What is being asked: In the listing below, find the line containing "LUX pin SDA: MI -> A4" and the line containing "BARO3 pin SDA: 3 -> A2". Repeat exactly those two lines and every line between them.

Dataset entries:

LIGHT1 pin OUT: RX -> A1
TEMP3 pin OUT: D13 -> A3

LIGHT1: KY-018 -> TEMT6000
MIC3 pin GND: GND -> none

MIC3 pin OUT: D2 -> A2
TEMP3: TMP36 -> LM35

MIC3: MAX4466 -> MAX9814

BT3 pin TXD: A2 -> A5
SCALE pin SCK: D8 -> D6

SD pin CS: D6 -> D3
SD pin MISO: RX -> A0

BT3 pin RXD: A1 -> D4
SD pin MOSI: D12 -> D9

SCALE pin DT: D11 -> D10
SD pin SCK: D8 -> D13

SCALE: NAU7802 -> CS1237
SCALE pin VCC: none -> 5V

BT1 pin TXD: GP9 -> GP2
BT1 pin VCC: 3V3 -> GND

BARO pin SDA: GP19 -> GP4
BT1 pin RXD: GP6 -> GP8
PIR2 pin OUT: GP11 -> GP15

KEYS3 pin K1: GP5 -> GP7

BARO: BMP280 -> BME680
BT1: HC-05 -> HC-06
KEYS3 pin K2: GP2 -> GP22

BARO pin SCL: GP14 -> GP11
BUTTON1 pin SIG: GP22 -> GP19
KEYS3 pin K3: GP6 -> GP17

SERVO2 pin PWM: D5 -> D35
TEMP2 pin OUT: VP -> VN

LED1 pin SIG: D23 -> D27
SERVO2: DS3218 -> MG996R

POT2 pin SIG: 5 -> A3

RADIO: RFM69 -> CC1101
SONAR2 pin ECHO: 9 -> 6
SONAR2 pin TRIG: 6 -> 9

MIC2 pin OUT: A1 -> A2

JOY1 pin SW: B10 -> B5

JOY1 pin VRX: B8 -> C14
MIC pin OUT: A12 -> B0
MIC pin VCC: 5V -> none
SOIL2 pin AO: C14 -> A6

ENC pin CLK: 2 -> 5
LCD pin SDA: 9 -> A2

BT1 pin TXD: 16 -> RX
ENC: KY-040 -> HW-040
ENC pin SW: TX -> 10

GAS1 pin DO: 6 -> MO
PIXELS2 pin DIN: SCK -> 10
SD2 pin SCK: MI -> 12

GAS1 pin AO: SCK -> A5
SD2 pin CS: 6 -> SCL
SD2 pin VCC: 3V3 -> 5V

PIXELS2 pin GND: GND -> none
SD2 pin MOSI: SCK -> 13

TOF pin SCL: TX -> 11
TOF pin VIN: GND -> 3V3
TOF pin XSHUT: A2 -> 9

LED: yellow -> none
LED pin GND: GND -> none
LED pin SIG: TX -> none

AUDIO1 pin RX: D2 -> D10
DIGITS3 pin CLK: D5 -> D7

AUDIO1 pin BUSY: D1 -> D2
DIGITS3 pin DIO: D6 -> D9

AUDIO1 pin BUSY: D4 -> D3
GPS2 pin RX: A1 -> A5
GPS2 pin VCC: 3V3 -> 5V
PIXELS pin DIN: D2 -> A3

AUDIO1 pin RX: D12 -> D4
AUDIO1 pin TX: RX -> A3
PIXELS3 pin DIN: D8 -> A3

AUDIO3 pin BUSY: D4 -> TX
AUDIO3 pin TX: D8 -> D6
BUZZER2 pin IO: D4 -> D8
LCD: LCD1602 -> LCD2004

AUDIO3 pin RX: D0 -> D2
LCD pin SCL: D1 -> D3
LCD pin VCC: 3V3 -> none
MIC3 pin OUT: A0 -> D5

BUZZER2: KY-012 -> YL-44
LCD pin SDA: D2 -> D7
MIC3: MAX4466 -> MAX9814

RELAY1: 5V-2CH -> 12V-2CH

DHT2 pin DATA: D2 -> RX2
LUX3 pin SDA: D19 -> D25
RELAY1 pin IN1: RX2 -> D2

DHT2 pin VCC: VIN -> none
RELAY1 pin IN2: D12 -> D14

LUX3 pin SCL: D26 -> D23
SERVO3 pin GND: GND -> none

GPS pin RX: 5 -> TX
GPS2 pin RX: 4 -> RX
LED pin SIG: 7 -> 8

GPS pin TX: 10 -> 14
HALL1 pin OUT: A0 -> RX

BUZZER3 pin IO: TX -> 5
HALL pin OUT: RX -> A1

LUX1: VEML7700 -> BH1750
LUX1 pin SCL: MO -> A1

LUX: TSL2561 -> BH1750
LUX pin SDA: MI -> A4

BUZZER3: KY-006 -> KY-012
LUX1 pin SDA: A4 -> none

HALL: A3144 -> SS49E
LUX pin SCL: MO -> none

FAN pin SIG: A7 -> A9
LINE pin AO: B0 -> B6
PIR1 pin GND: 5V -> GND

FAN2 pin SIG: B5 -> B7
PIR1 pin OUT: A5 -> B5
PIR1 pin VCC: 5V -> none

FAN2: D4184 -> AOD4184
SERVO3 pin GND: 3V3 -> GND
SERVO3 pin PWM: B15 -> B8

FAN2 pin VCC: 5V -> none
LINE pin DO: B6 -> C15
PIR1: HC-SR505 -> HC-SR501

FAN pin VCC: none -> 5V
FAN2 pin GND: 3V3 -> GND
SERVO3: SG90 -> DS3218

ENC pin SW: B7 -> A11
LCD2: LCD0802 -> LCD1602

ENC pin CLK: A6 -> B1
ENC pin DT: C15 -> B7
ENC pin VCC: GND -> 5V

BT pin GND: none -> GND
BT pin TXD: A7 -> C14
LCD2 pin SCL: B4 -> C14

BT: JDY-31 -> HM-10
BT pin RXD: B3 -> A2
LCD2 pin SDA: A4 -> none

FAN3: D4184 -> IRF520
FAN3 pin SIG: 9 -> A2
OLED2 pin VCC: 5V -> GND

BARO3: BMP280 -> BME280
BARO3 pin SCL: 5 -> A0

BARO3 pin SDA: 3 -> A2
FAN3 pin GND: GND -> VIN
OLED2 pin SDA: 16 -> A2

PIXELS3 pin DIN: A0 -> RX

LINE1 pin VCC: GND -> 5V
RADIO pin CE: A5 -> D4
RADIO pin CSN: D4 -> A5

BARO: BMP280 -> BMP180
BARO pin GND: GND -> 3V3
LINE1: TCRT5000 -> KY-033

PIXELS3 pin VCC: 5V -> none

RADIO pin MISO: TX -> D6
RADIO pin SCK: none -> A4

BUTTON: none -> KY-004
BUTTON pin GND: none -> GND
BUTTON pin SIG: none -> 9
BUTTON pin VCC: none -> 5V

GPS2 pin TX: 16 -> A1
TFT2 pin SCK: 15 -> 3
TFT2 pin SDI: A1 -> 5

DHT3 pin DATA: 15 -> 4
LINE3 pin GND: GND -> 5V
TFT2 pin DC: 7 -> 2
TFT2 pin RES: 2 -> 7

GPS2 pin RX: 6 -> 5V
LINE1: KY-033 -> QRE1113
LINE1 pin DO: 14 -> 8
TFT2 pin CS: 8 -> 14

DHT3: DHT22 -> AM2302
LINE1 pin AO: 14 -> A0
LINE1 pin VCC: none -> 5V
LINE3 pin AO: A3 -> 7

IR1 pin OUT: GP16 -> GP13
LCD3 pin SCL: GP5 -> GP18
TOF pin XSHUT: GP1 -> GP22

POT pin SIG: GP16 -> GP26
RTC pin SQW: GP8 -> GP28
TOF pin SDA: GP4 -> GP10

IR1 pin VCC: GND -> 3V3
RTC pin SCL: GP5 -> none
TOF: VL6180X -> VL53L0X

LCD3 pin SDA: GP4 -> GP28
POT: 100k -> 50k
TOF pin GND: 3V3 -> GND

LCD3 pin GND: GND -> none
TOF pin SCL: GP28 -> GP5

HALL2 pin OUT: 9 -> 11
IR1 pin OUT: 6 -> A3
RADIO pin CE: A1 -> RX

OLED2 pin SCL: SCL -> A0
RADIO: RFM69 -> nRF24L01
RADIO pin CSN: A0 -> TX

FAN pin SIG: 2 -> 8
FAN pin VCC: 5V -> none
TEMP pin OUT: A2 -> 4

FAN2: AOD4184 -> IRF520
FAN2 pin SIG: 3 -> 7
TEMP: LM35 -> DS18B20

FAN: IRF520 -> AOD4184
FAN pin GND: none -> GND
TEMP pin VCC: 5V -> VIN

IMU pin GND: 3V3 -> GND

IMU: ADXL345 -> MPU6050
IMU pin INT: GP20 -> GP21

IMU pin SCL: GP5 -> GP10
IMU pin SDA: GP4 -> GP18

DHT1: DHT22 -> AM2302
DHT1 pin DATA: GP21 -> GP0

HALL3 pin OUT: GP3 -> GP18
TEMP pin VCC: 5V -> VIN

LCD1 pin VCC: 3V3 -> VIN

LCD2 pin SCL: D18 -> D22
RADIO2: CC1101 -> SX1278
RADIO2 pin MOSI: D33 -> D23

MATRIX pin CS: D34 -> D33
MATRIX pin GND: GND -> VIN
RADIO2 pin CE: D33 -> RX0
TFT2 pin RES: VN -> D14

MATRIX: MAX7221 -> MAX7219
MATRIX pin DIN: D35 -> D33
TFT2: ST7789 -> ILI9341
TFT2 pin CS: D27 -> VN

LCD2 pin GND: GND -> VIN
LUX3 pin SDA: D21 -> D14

Problem solution:
LUX pin SDA: MI -> A4

BUZZER3: KY-006 -> KY-012
LUX1 pin SDA: A4 -> none

HALL: A3144 -> SS49E
LUX pin SCL: MO -> none

FAN pin SIG: A7 -> A9
LINE pin AO: B0 -> B6
PIR1 pin GND: 5V -> GND

FAN2 pin SIG: B5 -> B7
PIR1 pin OUT: A5 -> B5
PIR1 pin VCC: 5V -> none

FAN2: D4184 -> AOD4184
SERVO3 pin GND: 3V3 -> GND
SERVO3 pin PWM: B15 -> B8

FAN2 pin VCC: 5V -> none
LINE pin DO: B6 -> C15
PIR1: HC-SR505 -> HC-SR501

FAN pin VCC: none -> 5V
FAN2 pin GND: 3V3 -> GND
SERVO3: SG90 -> DS3218

ENC pin SW: B7 -> A11
LCD2: LCD0802 -> LCD1602

ENC pin CLK: A6 -> B1
ENC pin DT: C15 -> B7
ENC pin VCC: GND -> 5V

BT pin GND: none -> GND
BT pin TXD: A7 -> C14
LCD2 pin SCL: B4 -> C14

BT: JDY-31 -> HM-10
BT pin RXD: B3 -> A2
LCD2 pin SDA: A4 -> none

FAN3: D4184 -> IRF520
FAN3 pin SIG: 9 -> A2
OLED2 pin VCC: 5V -> GND

BARO3: BMP280 -> BME280
BARO3 pin SCL: 5 -> A0

BARO3 pin SDA: 3 -> A2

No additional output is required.